» **Problem**:
The answer must be an exact copy of every record.

Records to process below:

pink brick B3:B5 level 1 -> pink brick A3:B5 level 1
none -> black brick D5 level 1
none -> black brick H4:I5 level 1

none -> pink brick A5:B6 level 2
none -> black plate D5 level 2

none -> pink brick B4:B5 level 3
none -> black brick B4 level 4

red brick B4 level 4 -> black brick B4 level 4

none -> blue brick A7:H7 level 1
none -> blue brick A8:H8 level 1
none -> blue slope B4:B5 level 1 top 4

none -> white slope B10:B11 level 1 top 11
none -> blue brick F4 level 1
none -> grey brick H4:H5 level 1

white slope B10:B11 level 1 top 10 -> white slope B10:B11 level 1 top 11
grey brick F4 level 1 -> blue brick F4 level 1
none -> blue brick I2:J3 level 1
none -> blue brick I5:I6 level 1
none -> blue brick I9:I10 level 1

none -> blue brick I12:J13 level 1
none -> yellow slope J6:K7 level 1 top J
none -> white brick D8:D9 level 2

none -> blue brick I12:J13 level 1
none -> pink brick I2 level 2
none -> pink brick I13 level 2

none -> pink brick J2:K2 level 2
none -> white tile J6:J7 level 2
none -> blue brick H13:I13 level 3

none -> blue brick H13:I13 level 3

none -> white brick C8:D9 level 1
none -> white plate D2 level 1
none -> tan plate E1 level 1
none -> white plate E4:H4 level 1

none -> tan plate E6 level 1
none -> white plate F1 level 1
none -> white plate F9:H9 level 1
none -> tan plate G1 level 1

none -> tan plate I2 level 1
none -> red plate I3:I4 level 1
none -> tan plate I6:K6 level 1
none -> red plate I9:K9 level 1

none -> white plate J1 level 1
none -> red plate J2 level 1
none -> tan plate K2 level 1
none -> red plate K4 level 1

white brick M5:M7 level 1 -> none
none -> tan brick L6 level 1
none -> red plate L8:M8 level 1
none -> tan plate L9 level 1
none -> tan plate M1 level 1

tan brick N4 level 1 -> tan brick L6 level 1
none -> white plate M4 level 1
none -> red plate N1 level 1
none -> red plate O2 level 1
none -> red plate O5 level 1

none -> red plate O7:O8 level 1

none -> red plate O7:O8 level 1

End of Records to process.

» **Reply**:
pink brick B3:B5 level 1 -> pink brick A3:B5 level 1
none -> black brick D5 level 1
none -> black brick H4:I5 level 1

none -> pink brick A5:B6 level 2
none -> black plate D5 level 2

none -> pink brick B4:B5 level 3
none -> black brick B4 level 4

red brick B4 level 4 -> black brick B4 level 4

none -> blue brick A7:H7 level 1
none -> blue brick A8:H8 level 1
none -> blue slope B4:B5 level 1 top 4

none -> white slope B10:B11 level 1 top 11
none -> blue brick F4 level 1
none -> grey brick H4:H5 level 1

white slope B10:B11 level 1 top 10 -> white slope B10:B11 level 1 top 11
grey brick F4 level 1 -> blue brick F4 level 1
none -> blue brick I2:J3 level 1
none -> blue brick I5:I6 level 1
none -> blue brick I9:I10 level 1

none -> blue brick I12:J13 level 1
none -> yellow slope J6:K7 level 1 top J
none -> white brick D8:D9 level 2

none -> blue brick I12:J13 level 1
none -> pink brick I2 level 2
none -> pink brick I13 level 2

none -> pink brick J2:K2 level 2
none -> white tile J6:J7 level 2
none -> blue brick H13:I13 level 3

none -> blue brick H13:I13 level 3

none -> white brick C8:D9 level 1
none -> white plate D2 level 1
none -> tan plate E1 level 1
none -> white plate E4:H4 level 1

none -> tan plate E6 level 1
none -> white plate F1 level 1
none -> white plate F9:H9 level 1
none -> tan plate G1 level 1

none -> tan plate I2 level 1
none -> red plate I3:I4 level 1
none -> tan plate I6:K6 level 1
none -> red plate I9:K9 level 1

none -> white plate J1 level 1
none -> red plate J2 level 1
none -> tan plate K2 level 1
none -> red plate K4 level 1

white brick M5:M7 level 1 -> none
none -> tan brick L6 level 1
none -> red plate L8:M8 level 1
none -> tan plate L9 level 1
none -> tan plate M1 level 1

tan brick N4 level 1 -> tan brick L6 level 1
none -> white plate M4 level 1
none -> red plate N1 level 1
none -> red plate O2 level 1
none -> red plate O5 level 1

none -> red plate O7:O8 level 1

none -> red plate O7:O8 level 1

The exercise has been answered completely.